• **MATERIAL PROVIDED**:
= = = =
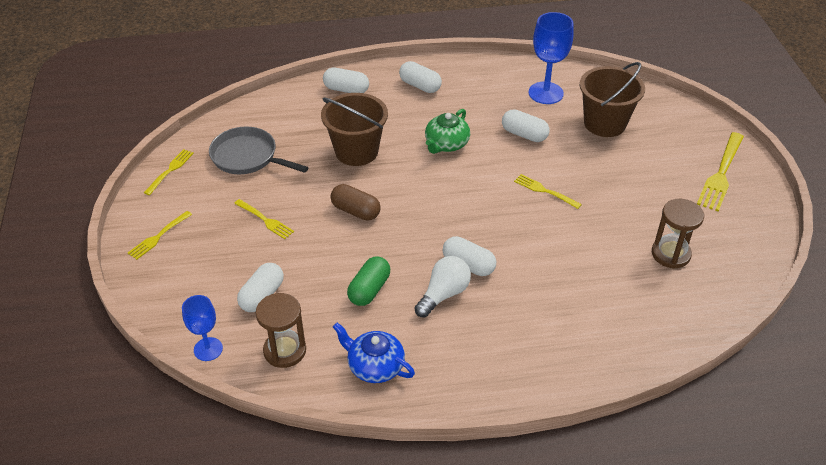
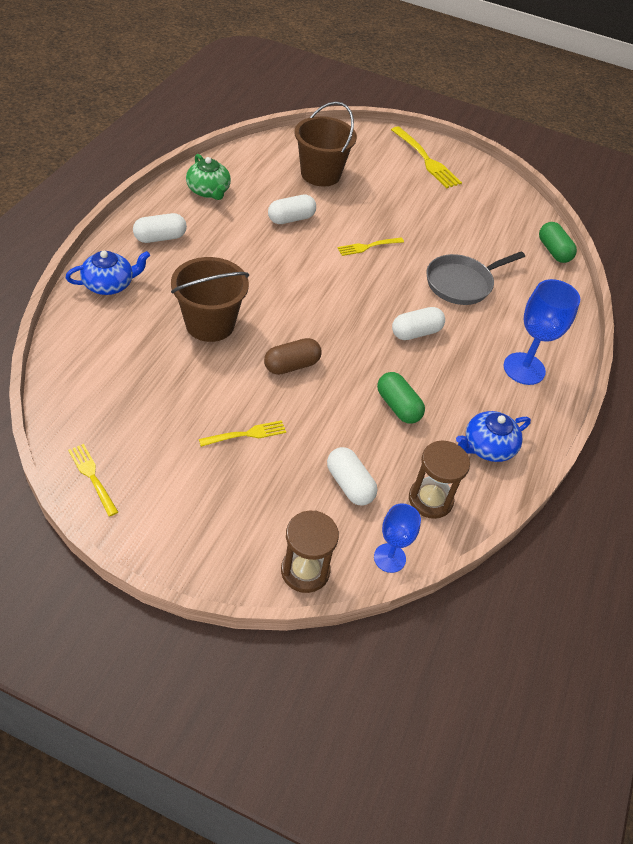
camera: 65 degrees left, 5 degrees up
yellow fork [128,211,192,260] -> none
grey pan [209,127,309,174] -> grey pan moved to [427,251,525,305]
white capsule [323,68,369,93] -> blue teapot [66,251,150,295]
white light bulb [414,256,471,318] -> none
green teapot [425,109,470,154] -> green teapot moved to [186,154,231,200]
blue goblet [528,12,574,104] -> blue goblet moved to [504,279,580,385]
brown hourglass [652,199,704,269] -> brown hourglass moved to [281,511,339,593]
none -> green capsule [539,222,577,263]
= = = =
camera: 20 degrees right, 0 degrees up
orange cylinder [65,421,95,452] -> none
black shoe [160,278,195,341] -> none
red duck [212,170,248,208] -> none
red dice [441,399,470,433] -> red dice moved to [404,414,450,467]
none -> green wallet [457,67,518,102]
= = = =
• **TO DO**: When the line with "white light bulb [414,256,471,318] -> none" is reached in the data above, begin copying, and stop after the line with "none -> green capsule [539,222,577,263]"; copy each line exactly, both ends included.

• **ANSWER BOX**:
white light bulb [414,256,471,318] -> none
green teapot [425,109,470,154] -> green teapot moved to [186,154,231,200]
blue goblet [528,12,574,104] -> blue goblet moved to [504,279,580,385]
brown hourglass [652,199,704,269] -> brown hourglass moved to [281,511,339,593]
none -> green capsule [539,222,577,263]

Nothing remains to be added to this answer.